* Information provided
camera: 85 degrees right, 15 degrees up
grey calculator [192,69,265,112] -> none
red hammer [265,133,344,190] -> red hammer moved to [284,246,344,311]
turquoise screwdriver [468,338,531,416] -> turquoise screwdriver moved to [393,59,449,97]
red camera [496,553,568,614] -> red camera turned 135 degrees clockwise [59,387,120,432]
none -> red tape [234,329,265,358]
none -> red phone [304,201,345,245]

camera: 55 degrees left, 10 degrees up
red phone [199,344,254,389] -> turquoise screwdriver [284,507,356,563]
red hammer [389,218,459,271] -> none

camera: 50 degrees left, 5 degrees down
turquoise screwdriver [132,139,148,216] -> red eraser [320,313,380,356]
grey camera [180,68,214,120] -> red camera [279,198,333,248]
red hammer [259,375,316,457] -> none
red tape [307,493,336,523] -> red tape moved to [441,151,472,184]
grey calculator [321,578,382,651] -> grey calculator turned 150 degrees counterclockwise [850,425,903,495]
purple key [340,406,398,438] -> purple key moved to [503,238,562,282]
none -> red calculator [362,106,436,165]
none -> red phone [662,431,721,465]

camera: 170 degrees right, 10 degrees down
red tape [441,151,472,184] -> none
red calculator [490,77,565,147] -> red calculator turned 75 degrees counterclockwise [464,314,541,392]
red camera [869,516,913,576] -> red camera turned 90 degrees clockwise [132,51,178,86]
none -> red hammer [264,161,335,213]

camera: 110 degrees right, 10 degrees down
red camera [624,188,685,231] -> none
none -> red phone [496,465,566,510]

* Task statement
Could you find every line in the records above that contains the word "down" and copy it?

* Result for this task
camera: 50 degrees left, 5 degrees down
camera: 170 degrees right, 10 degrees down
camera: 110 degrees right, 10 degrees down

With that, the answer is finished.